> **Aim of the task**
Copy each line of the data beneath in which the word "purple" appears.

----- Data below

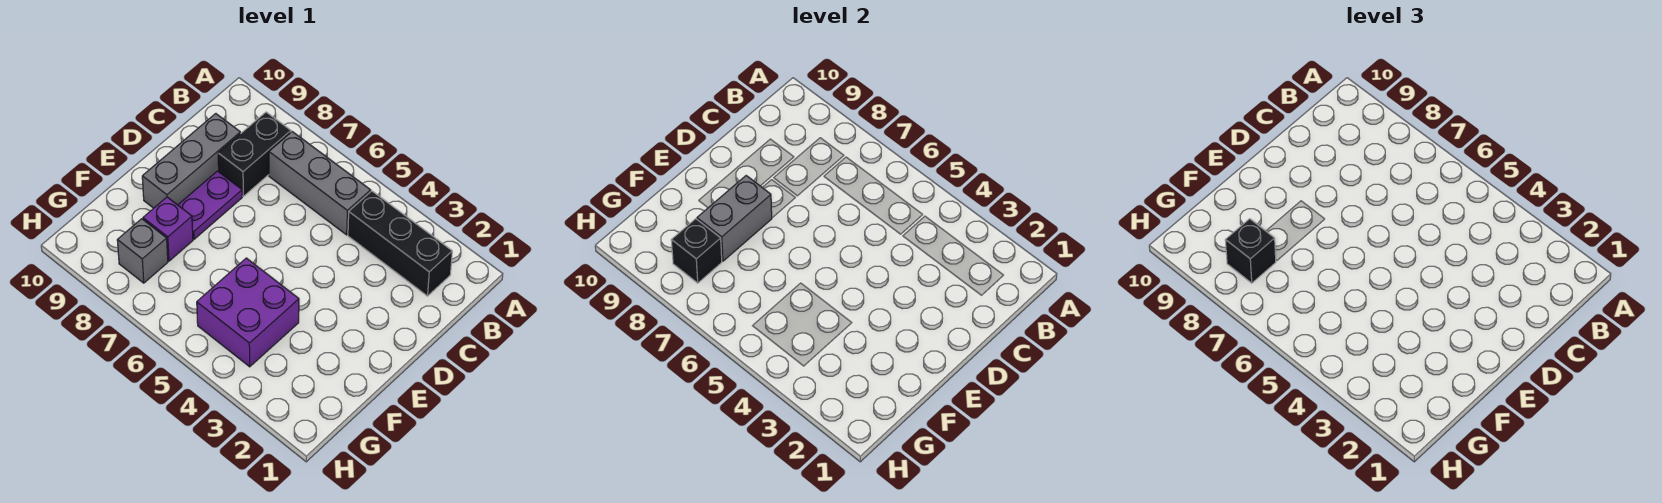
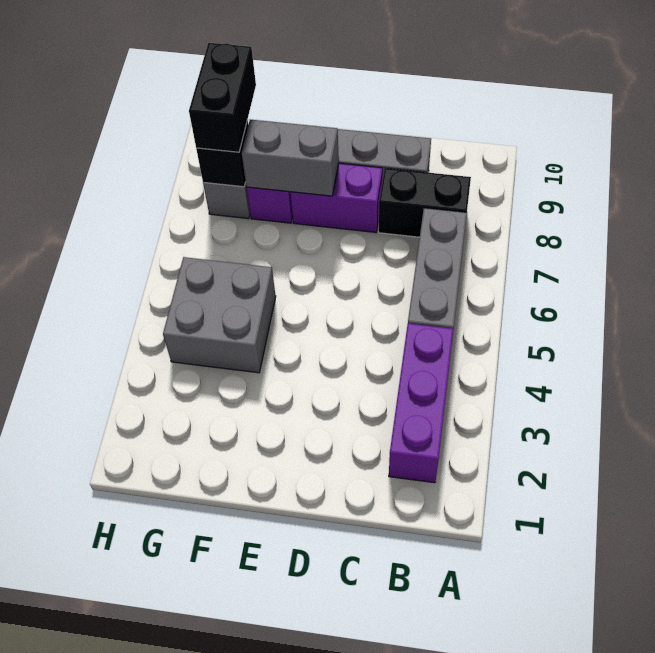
black brick B2:B4 level 1 -> purple brick B2:B4 level 1
purple plate D8:E8 level 1 -> purple brick D8:E8 level 1
purple brick F4:G5 level 1 -> grey brick F4:G5 level 1
black brick G8 level 3 -> black brick G8:G9 level 3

----------

> **Exercise solution**
black brick B2:B4 level 1 -> purple brick B2:B4 level 1
purple plate D8:E8 level 1 -> purple brick D8:E8 level 1
purple brick F4:G5 level 1 -> grey brick F4:G5 level 1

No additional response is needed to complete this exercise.